= Exercise instructions =
Only the lines from the one containing "R2: 2.2M (+5V, SIG7) -> 330k (+5V, SIG7)" through the last line of the entries are wanted. Transcribe them exactly.

= Provided material =
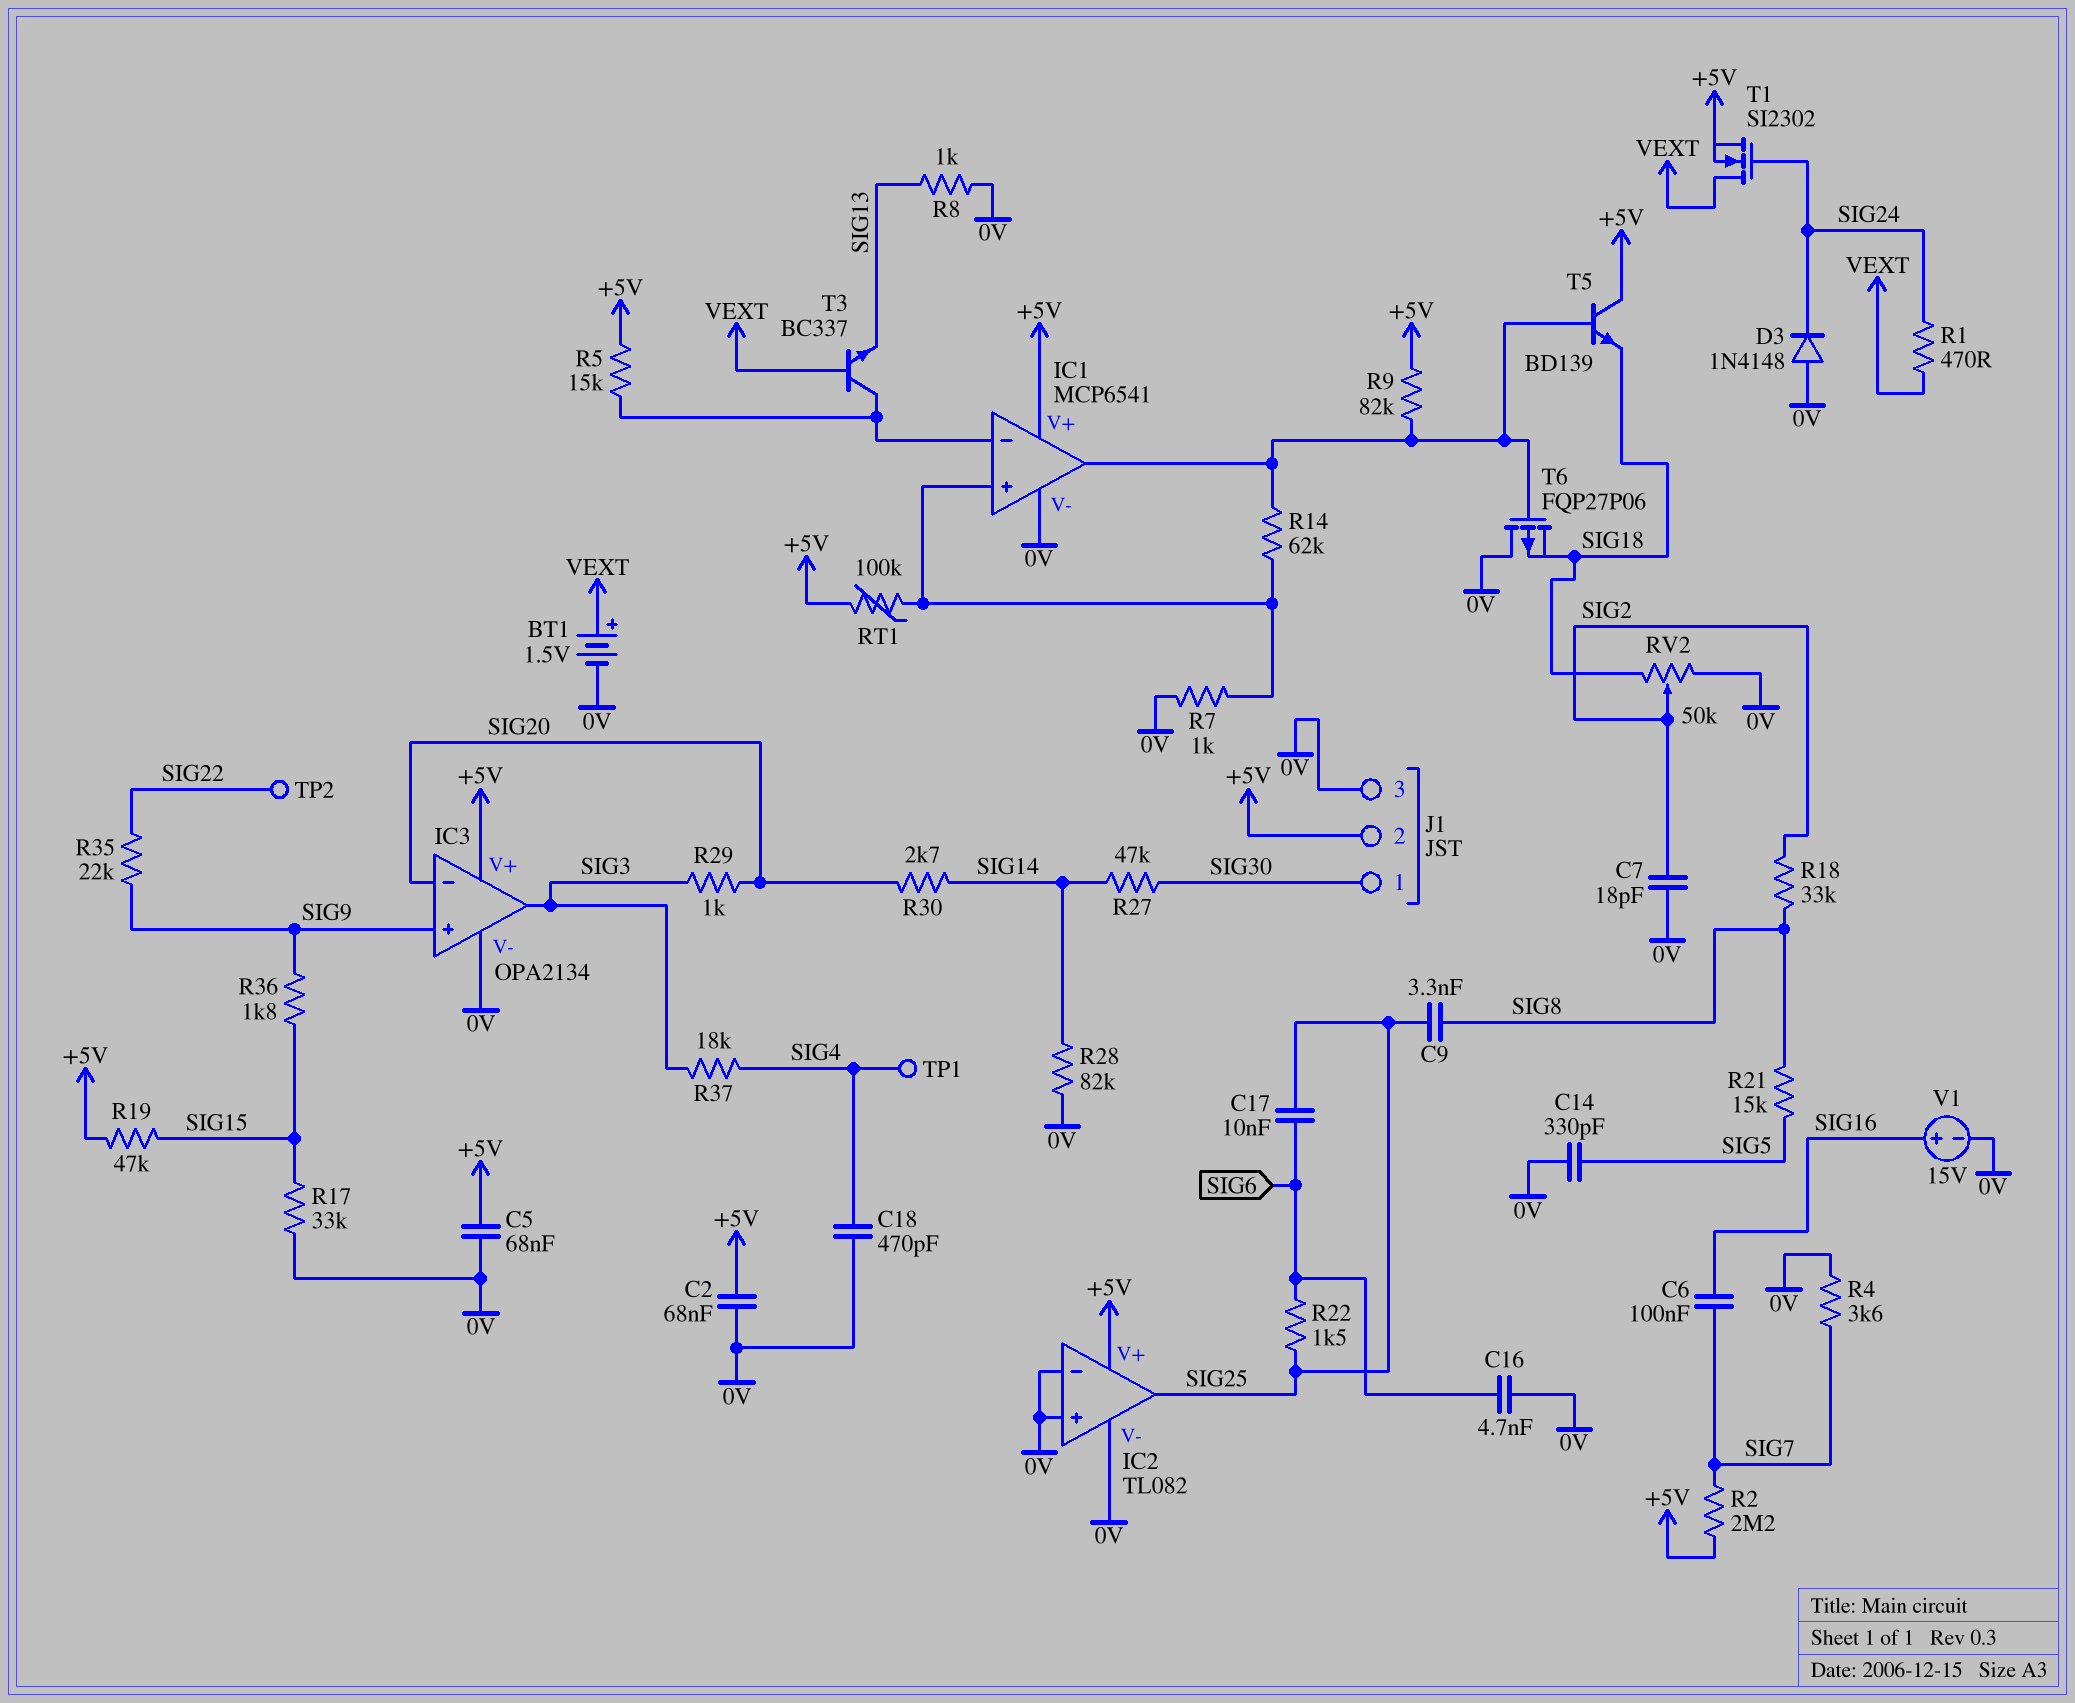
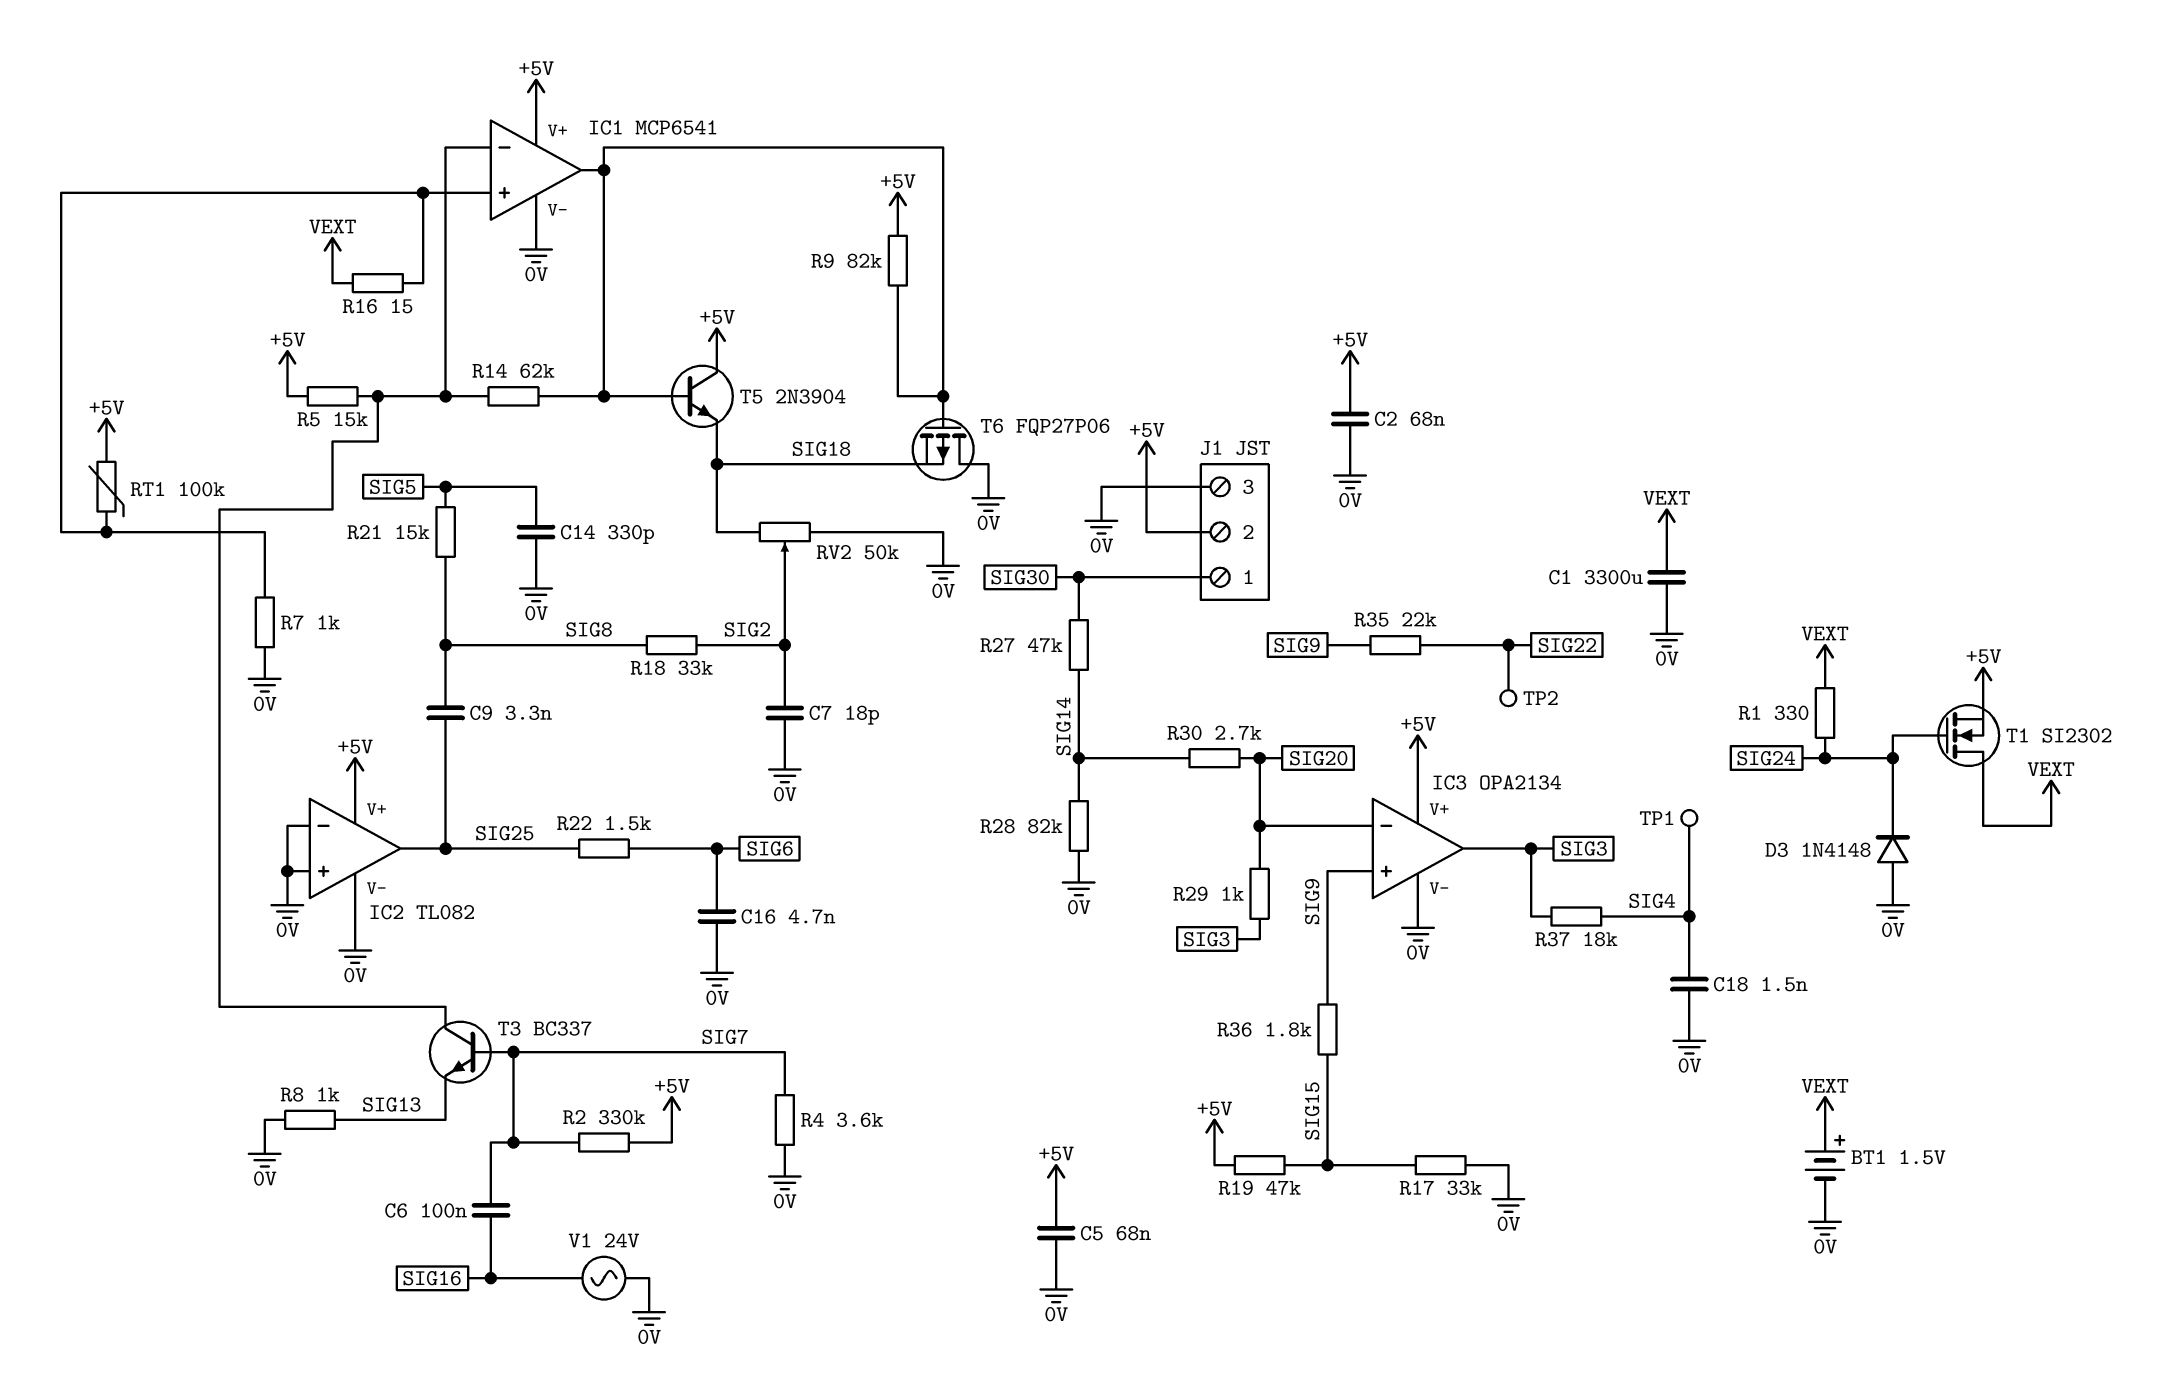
C1: none -> 3300uF (0V, VEXT)
C17: 10nF (SIG6, SIG25) -> none
C18: 470pF (0V, SIG4) -> 1.5nF (0V, SIG4)
R1: 470 (SIG24, VEXT) -> 330 (SIG24, VEXT)
R2: 2.2M (+5V, SIG7) -> 330k (+5V, SIG7)
R14: 62k (IC1/in+, IC1/out) -> 62k (IC1/in-, IC1/out)
R16: none -> 15 (IC1/in+, VEXT)
T3: NPN BC337 (B VEXT, C IC1/in-, E SIG13) -> NPN BC337 (B SIG7, C IC1/in-, E SIG13)
T5: NPN BD139 (B IC1/out, C +5V, E SIG18) -> NPN 2N3904 (B IC1/out, C +5V, E SIG18)
V1: 15V (plus SIG16, minus 0V) -> AC 24V (0V, SIG16)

= Finished task =
R2: 2.2M (+5V, SIG7) -> 330k (+5V, SIG7)
R14: 62k (IC1/in+, IC1/out) -> 62k (IC1/in-, IC1/out)
R16: none -> 15 (IC1/in+, VEXT)
T3: NPN BC337 (B VEXT, C IC1/in-, E SIG13) -> NPN BC337 (B SIG7, C IC1/in-, E SIG13)
T5: NPN BD139 (B IC1/out, C +5V, E SIG18) -> NPN 2N3904 (B IC1/out, C +5V, E SIG18)
V1: 15V (plus SIG16, minus 0V) -> AC 24V (0V, SIG16)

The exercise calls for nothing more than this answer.